Only the stretch of the listing below that runs from the line with "(294, 514) = (382, 435): none" through the line with "(606, 270) = (744, 374): none -> green box" is to be printed, exactly and with both ends.

RECORDS FOR THIS EXERCISE
———

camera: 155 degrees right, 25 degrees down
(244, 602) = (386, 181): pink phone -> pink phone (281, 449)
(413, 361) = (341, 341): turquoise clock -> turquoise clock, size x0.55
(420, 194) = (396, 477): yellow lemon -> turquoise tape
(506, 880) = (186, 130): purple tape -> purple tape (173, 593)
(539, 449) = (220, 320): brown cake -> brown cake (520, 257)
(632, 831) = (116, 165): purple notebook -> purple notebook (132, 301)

———

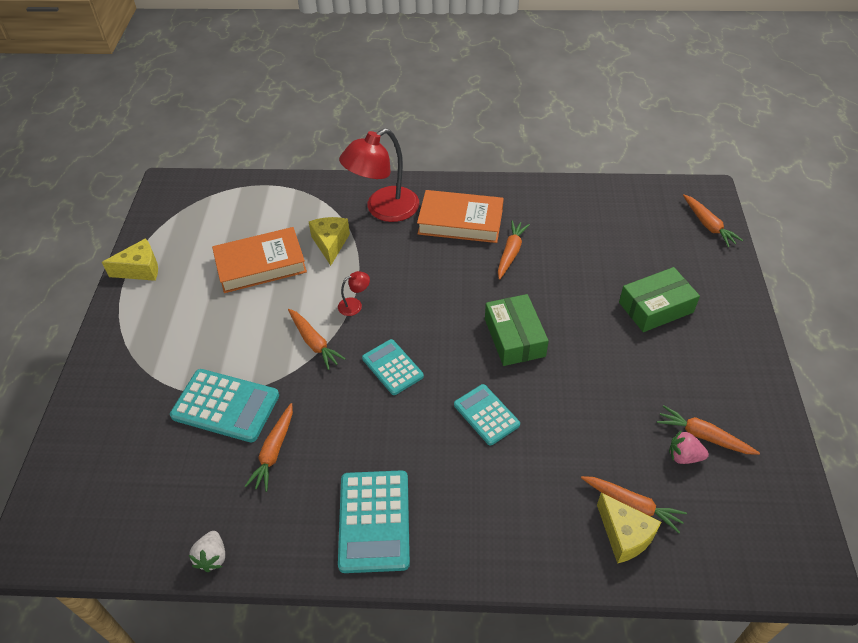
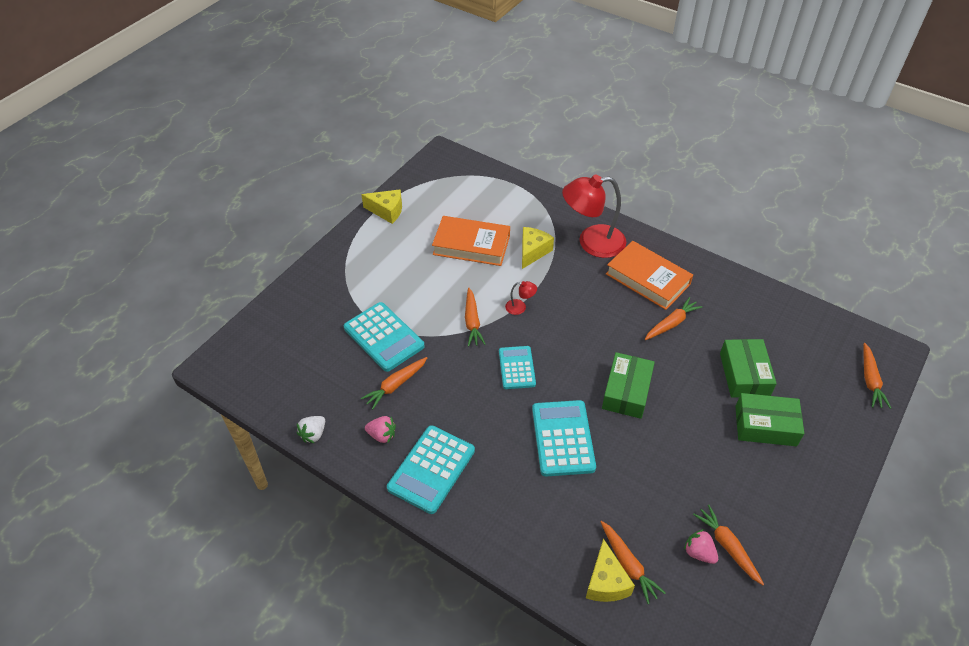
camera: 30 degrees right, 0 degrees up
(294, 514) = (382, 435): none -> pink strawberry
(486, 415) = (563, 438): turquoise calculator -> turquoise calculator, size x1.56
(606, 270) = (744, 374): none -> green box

———

EXERCISE SOLUTION
(294, 514) = (382, 435): none -> pink strawberry
(486, 415) = (563, 438): turquoise calculator -> turquoise calculator, size x1.56
(606, 270) = (744, 374): none -> green box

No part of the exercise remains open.